- [TASK TO CARRY OUT]:
Write out the line that has "C5: 47nF (GND, VEXT) -> 47nF (+9V, GND)" in it, along with each line that comes after it until the listing ends, and add nothing.

_ _ _ _

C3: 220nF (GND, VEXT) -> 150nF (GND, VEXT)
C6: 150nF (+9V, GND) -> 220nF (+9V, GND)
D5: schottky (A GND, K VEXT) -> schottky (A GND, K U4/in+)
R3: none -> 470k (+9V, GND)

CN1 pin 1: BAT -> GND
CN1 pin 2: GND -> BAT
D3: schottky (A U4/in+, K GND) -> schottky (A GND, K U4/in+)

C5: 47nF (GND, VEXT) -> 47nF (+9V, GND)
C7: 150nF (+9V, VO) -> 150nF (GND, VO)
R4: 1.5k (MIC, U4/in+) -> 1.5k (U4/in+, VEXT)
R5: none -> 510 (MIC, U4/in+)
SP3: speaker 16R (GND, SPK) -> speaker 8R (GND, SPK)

_ _ _ _

- [RESPONSE]:
C5: 47nF (GND, VEXT) -> 47nF (+9V, GND)
C7: 150nF (+9V, VO) -> 150nF (GND, VO)
R4: 1.5k (MIC, U4/in+) -> 1.5k (U4/in+, VEXT)
R5: none -> 510 (MIC, U4/in+)
SP3: speaker 16R (GND, SPK) -> speaker 8R (GND, SPK)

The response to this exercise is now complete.